# Requirement
Look through the entries below. Report each line that has the word "brick" in it.

(Items listed in a dataset)
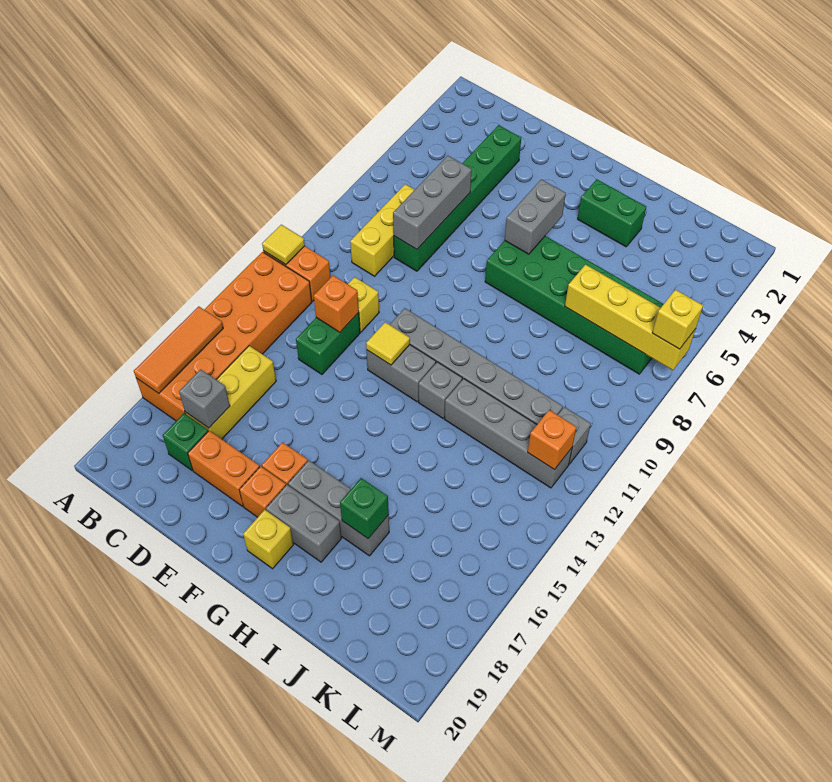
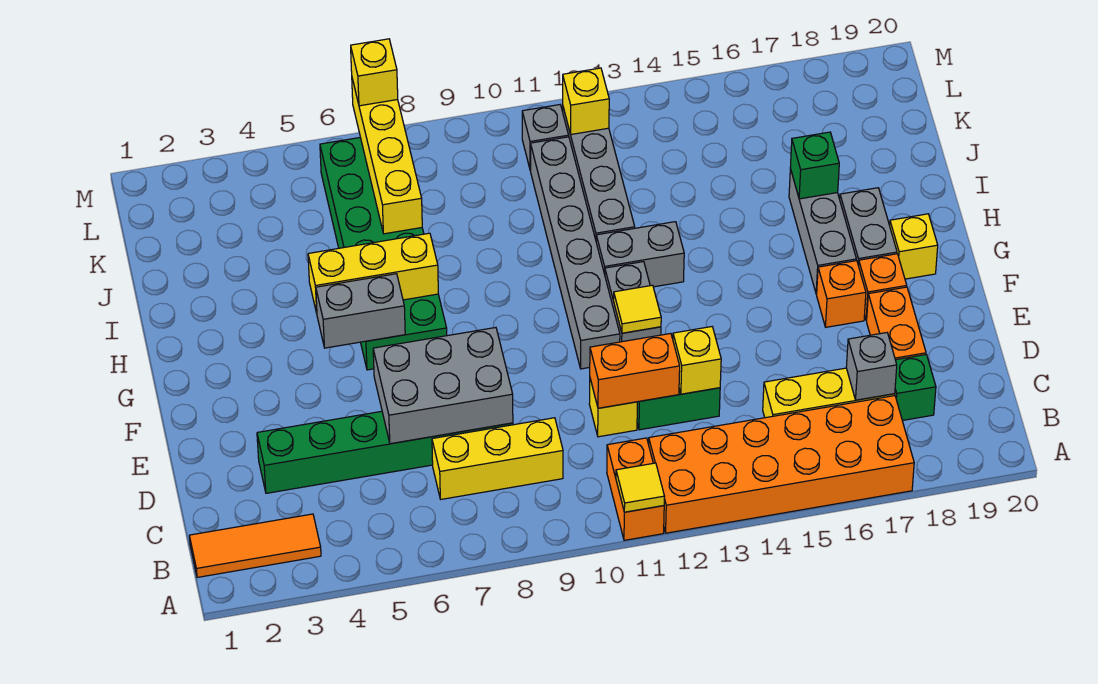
orange tile A15:A17 level 2 -> orange tile B1:B3 level 1
grey brick D6:D8 level 2 -> grey brick D6:E8 level 2
orange brick D12 level 2 -> orange brick D11:D12 level 2
none -> yellow brick D13 level 2
green brick H3:I3 level 1 -> none
none -> yellow brick H5:H7 level 2
grey brick H12 level 1 -> grey brick H12:H13 level 1
orange brick L12 level 2 -> yellow brick L12 level 2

# Exercise response
grey brick D6:D8 level 2 -> grey brick D6:E8 level 2
orange brick D12 level 2 -> orange brick D11:D12 level 2
none -> yellow brick D13 level 2
green brick H3:I3 level 1 -> none
none -> yellow brick H5:H7 level 2
grey brick H12 level 1 -> grey brick H12:H13 level 1
orange brick L12 level 2 -> yellow brick L12 level 2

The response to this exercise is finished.